Exercise details:
From the listing below, copy only the lines running from the line that contains "T201: PMOS IRF9540" to the line that contains "D201: LED blue", both included.

Supplied material:

[Start of section]

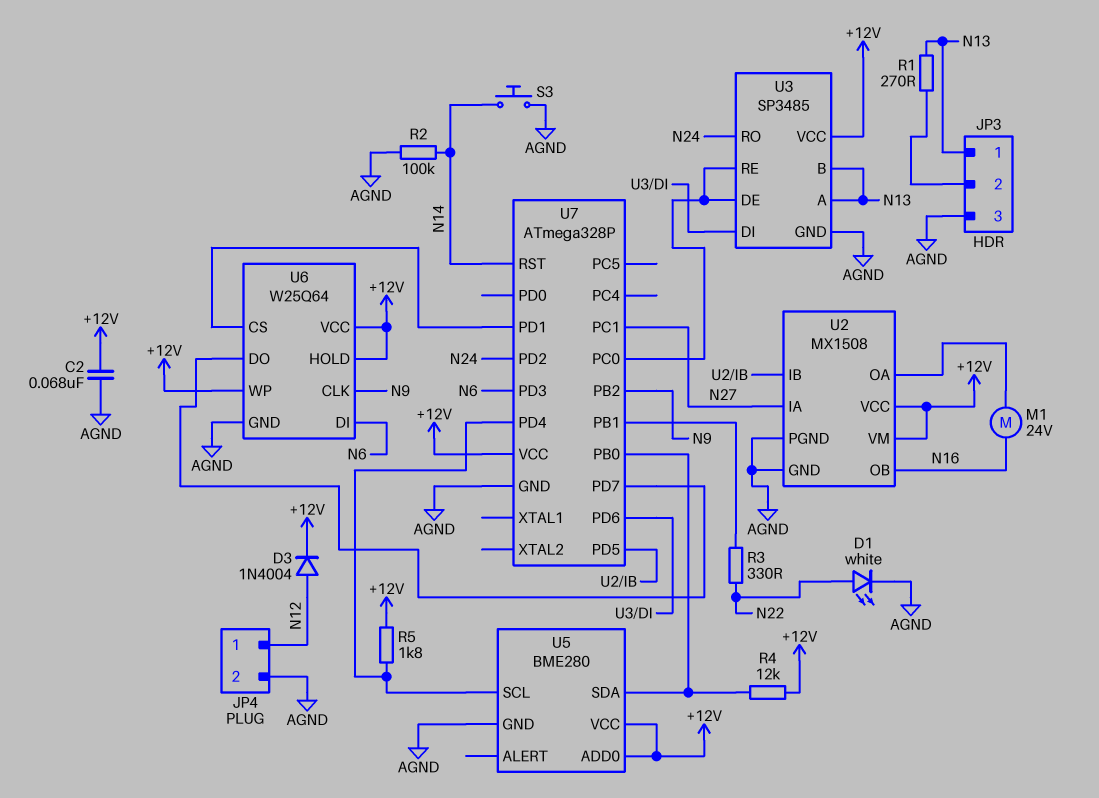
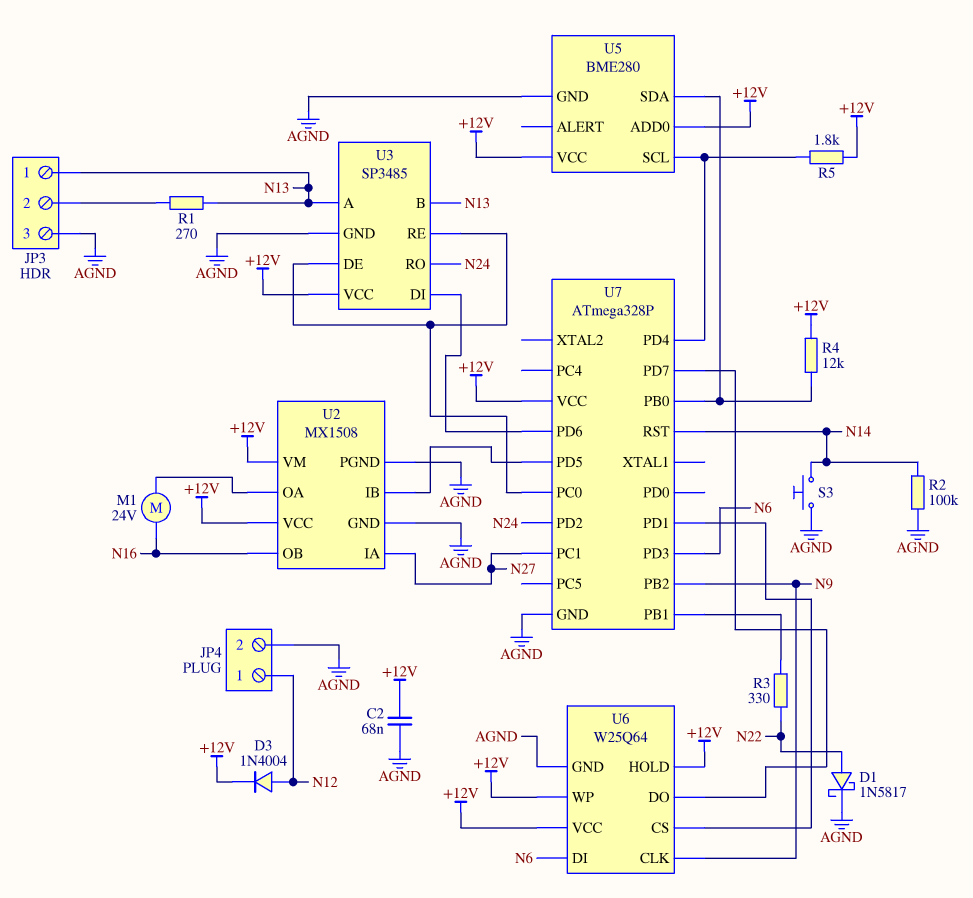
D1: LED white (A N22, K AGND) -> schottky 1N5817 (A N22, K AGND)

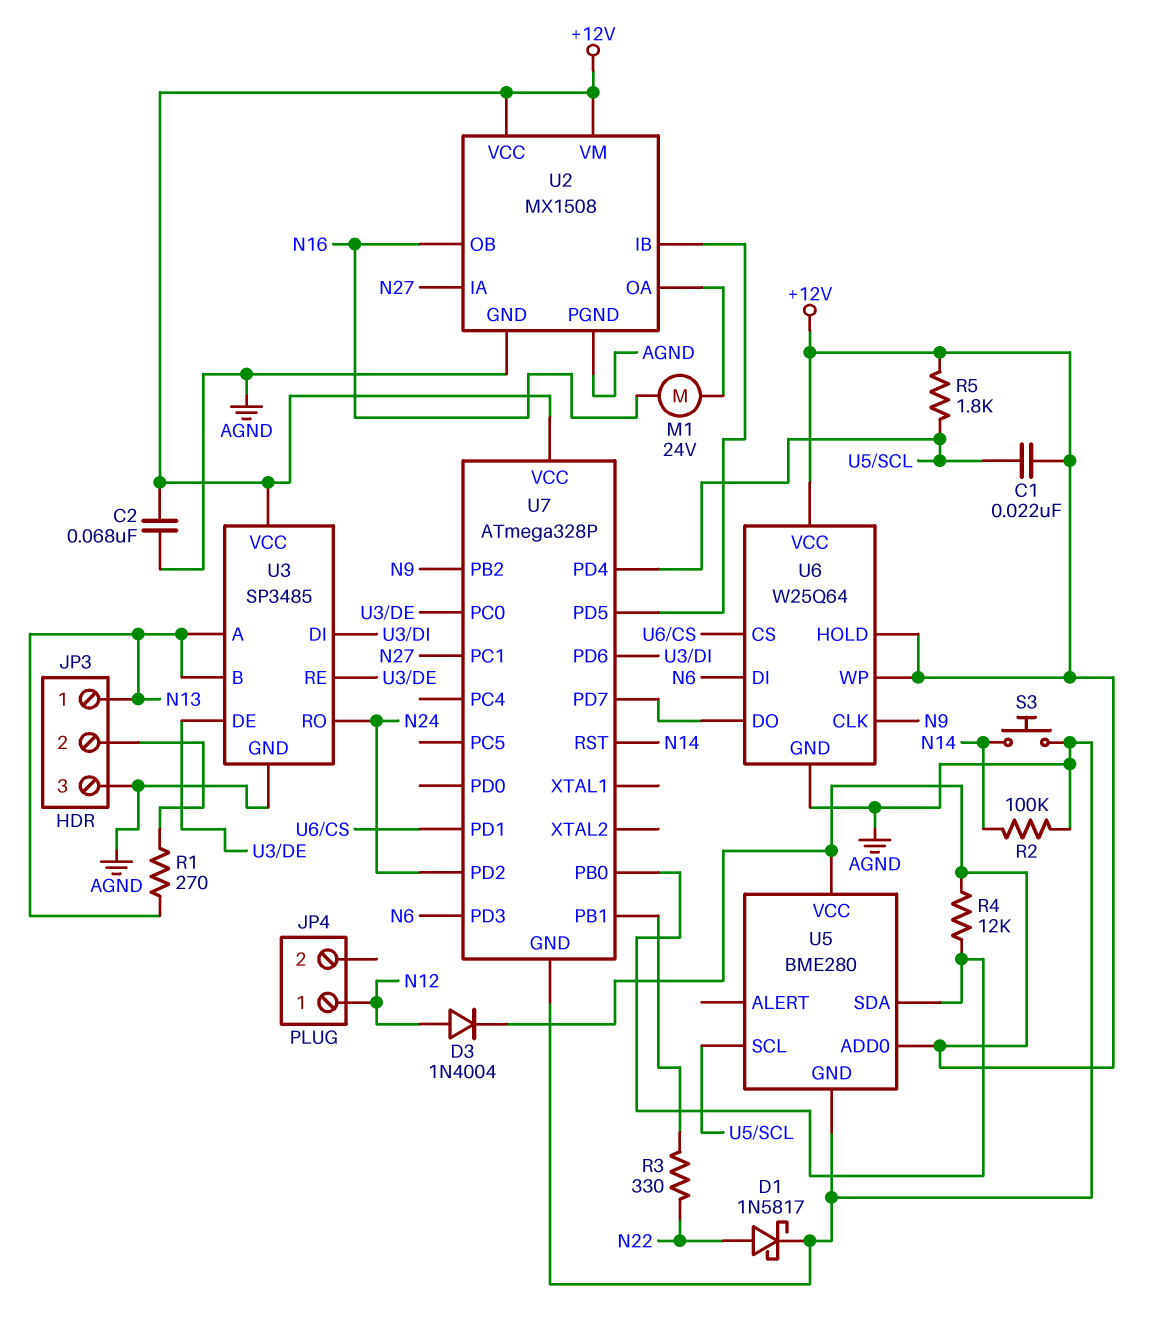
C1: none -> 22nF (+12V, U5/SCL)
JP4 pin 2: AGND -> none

[End of section]
[Start of section]

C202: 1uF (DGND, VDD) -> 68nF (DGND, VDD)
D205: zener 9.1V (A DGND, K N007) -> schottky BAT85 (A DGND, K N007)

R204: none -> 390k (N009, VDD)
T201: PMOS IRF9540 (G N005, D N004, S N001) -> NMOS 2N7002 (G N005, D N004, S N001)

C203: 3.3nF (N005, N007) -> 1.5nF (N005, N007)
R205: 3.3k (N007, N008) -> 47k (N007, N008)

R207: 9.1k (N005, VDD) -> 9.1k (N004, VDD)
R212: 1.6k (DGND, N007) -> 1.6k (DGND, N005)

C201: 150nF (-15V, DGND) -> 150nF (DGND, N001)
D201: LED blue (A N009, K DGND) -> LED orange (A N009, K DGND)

[End of section]
[Start of section]

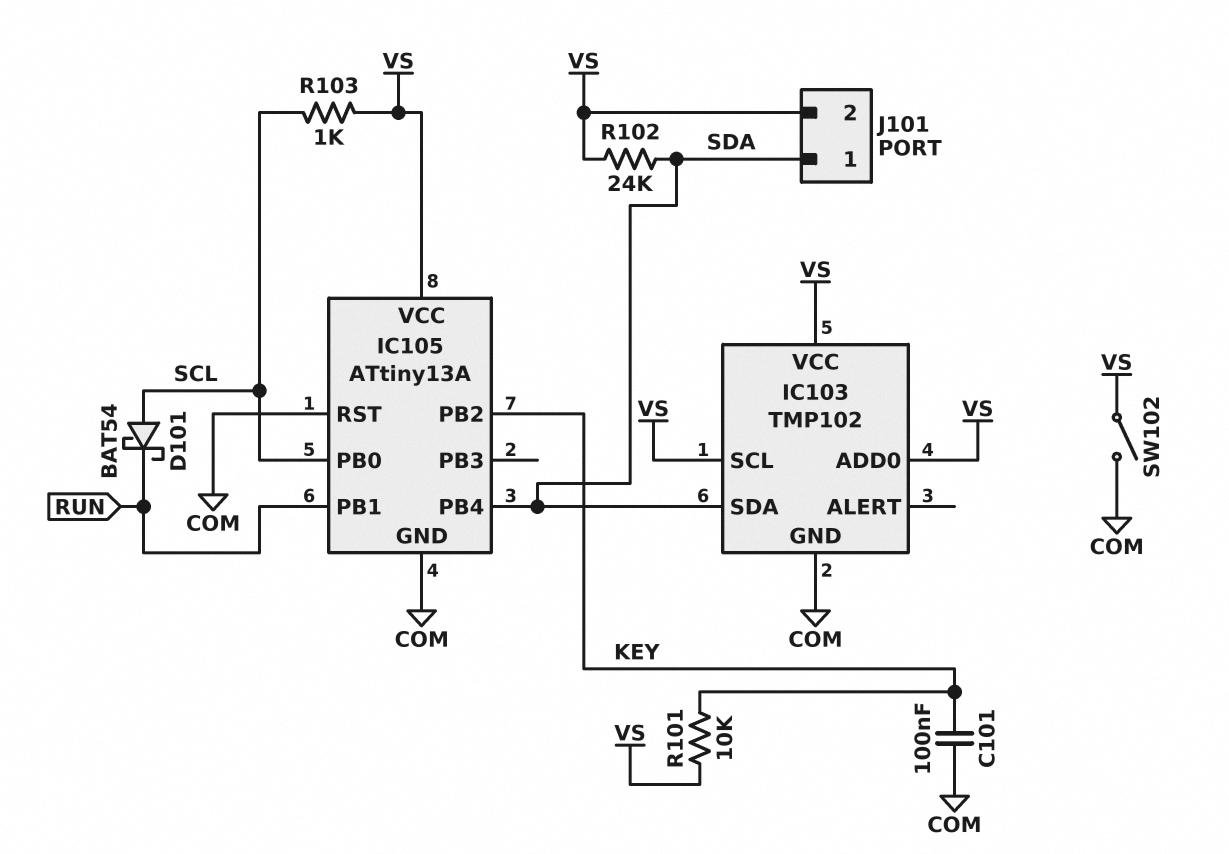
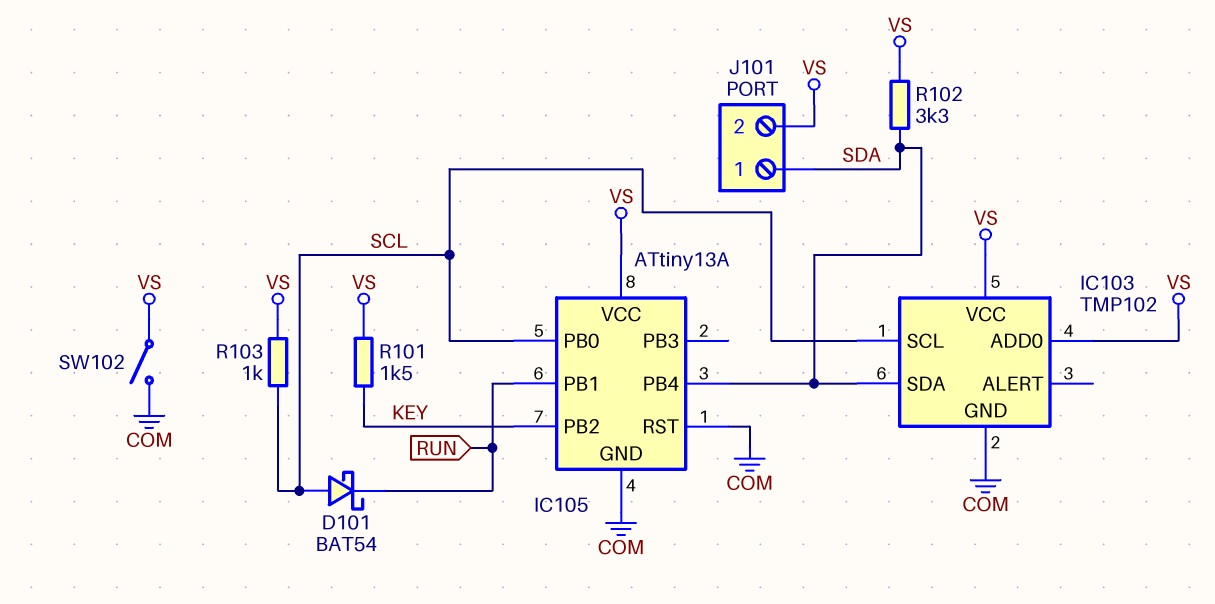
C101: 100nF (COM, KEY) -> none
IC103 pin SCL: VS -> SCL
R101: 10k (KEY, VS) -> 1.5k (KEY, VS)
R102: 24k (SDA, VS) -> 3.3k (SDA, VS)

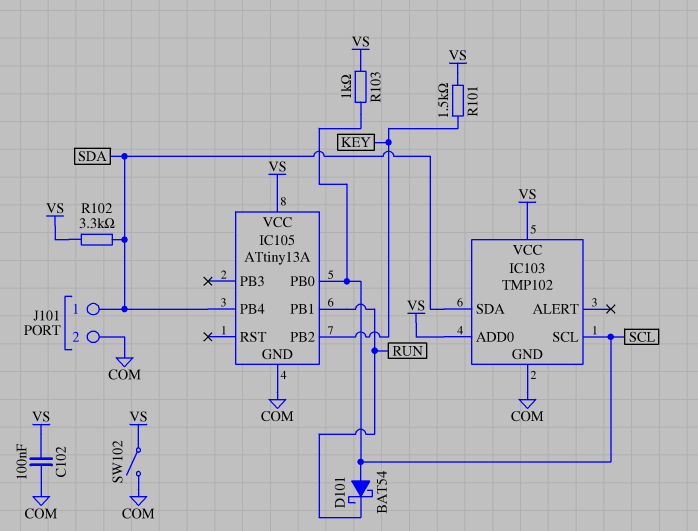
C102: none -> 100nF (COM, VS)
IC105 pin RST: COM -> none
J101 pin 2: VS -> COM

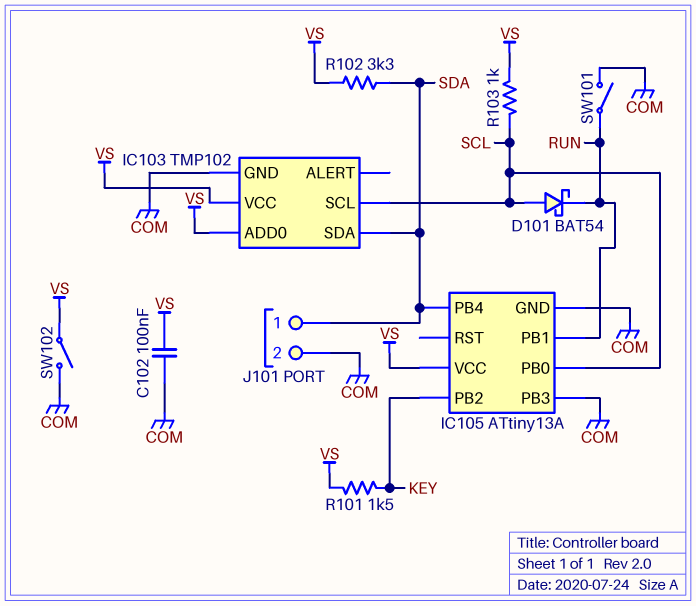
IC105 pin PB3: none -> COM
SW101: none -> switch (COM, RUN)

[End of section]

Result for this task:
T201: PMOS IRF9540 (G N005, D N004, S N001) -> NMOS 2N7002 (G N005, D N004, S N001)

C203: 3.3nF (N005, N007) -> 1.5nF (N005, N007)
R205: 3.3k (N007, N008) -> 47k (N007, N008)

R207: 9.1k (N005, VDD) -> 9.1k (N004, VDD)
R212: 1.6k (DGND, N007) -> 1.6k (DGND, N005)

C201: 150nF (-15V, DGND) -> 150nF (DGND, N001)
D201: LED blue (A N009, K DGND) -> LED orange (A N009, K DGND)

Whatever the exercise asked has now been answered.